• _Problem to work on_
Please copy every line of the material below word for word, leaving out the pictures.

• _Some material_

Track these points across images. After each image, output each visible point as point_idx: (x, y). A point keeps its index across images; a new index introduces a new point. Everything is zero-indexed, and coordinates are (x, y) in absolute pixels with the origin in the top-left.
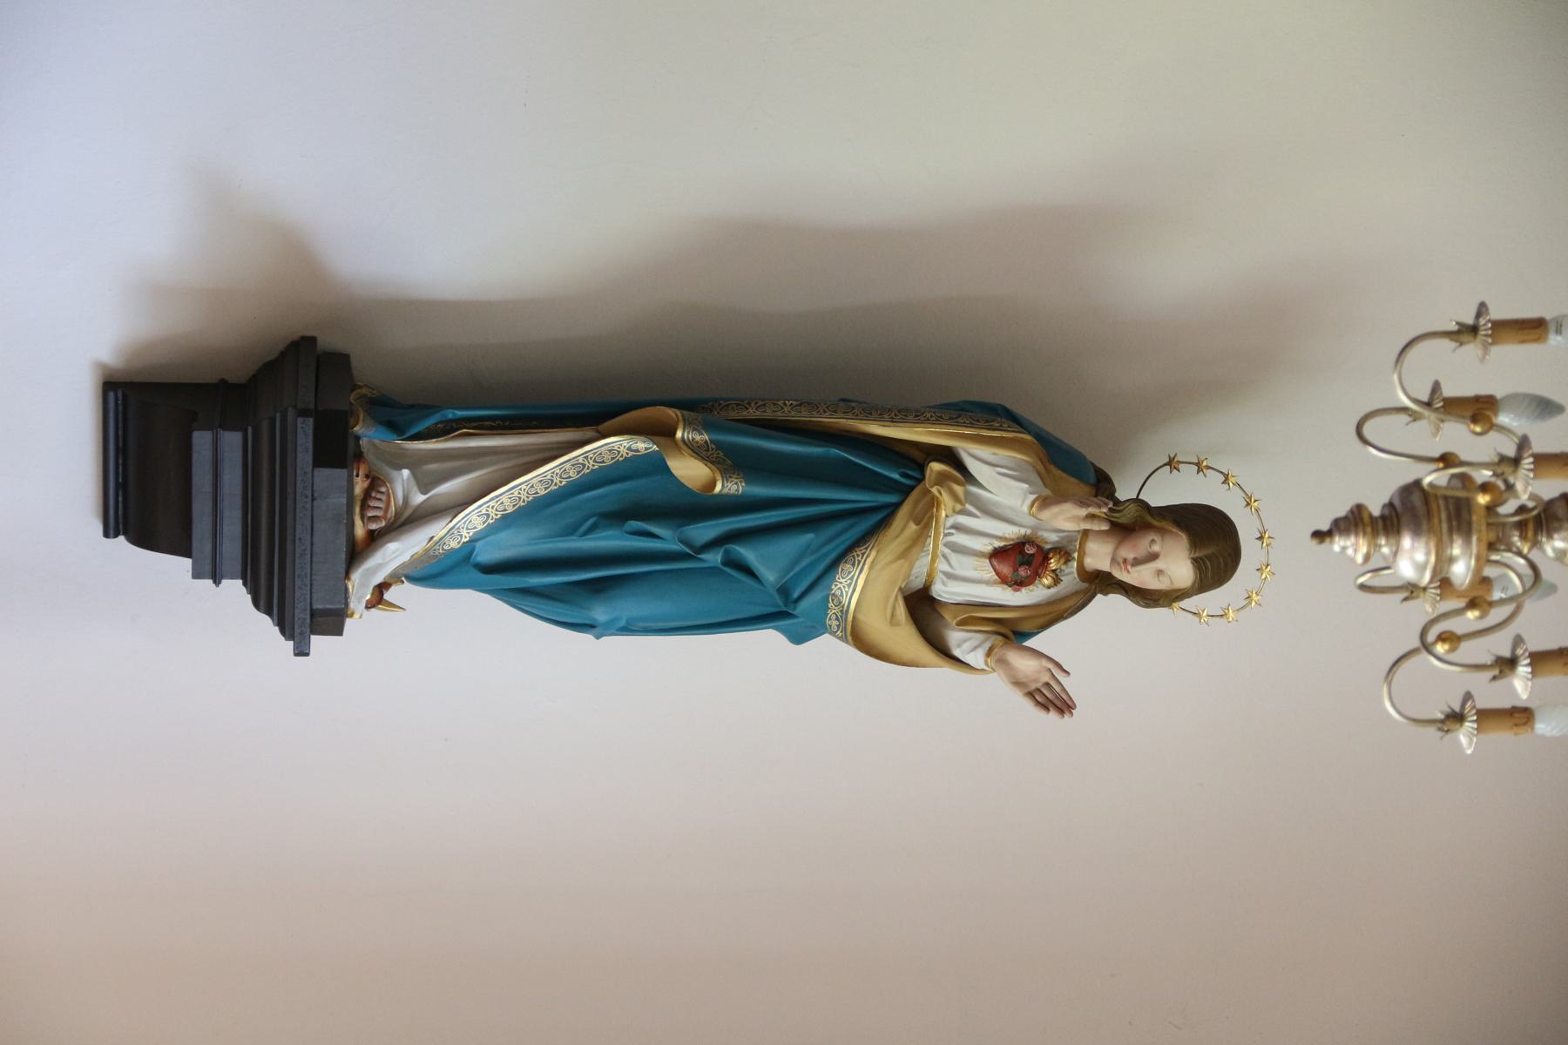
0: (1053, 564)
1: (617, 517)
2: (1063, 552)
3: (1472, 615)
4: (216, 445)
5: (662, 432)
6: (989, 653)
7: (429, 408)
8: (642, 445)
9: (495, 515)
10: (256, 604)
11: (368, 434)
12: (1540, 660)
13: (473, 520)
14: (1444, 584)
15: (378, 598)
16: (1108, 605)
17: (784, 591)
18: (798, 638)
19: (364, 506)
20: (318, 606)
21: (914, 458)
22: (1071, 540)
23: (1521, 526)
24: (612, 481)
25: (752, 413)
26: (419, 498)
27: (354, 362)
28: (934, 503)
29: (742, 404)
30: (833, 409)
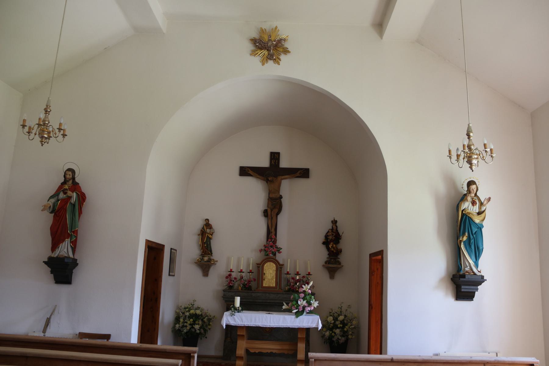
0: (474, 200)
1: (470, 246)
2: (473, 199)
3: (481, 155)
4: (463, 289)
5: (461, 241)
6: (484, 206)
7: (458, 266)
8: (462, 243)
9: (470, 259)
10: (481, 285)
11: (462, 273)
12: (485, 148)
13: (471, 262)
14: (477, 158)
15: (480, 272)
16: (478, 194)
17: (478, 228)
18: (483, 227)
19: (470, 273)
20: (481, 278)
21: (463, 214)
22: (471, 198)
23: (471, 151)
24: (466, 246)
25: (458, 232)
26: (469, 267)
27: (454, 274)
28: (468, 212)
29: (457, 233)
30: (458, 223)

• _Complete response_
Track these points across images. After each image, output each visible point as point_idx: (x, y). A point keeps its index across images; a new index introduces a new point. Everything is zero-indexed, and coordinates are (x, y) in absolute pixels with the origin in the top-left.
0: (1053, 564)
1: (617, 517)
2: (1063, 552)
3: (1472, 615)
4: (216, 445)
5: (662, 432)
6: (989, 653)
7: (429, 408)
8: (642, 445)
9: (495, 515)
10: (256, 604)
11: (368, 434)
12: (1540, 660)
13: (473, 520)
14: (1444, 584)
15: (378, 598)
16: (1108, 605)
17: (784, 591)
18: (798, 638)
19: (364, 506)
20: (318, 606)
21: (914, 458)
22: (1071, 540)
23: (1521, 526)
24: (612, 481)
25: (752, 413)
26: (419, 498)
27: (354, 362)
28: (934, 503)
29: (742, 404)
30: (833, 409)
0: (474, 200)
1: (470, 246)
2: (473, 199)
3: (481, 155)
4: (463, 289)
5: (461, 241)
6: (484, 206)
7: (458, 266)
8: (462, 243)
9: (470, 259)
10: (481, 285)
11: (462, 273)
12: (485, 148)
13: (471, 262)
14: (477, 158)
15: (480, 272)
16: (478, 194)
17: (478, 228)
18: (483, 227)
19: (470, 273)
20: (481, 278)
21: (463, 214)
22: (471, 198)
23: (471, 151)
24: (466, 246)
25: (458, 232)
26: (469, 267)
27: (454, 274)
28: (468, 212)
29: (457, 233)
30: (458, 223)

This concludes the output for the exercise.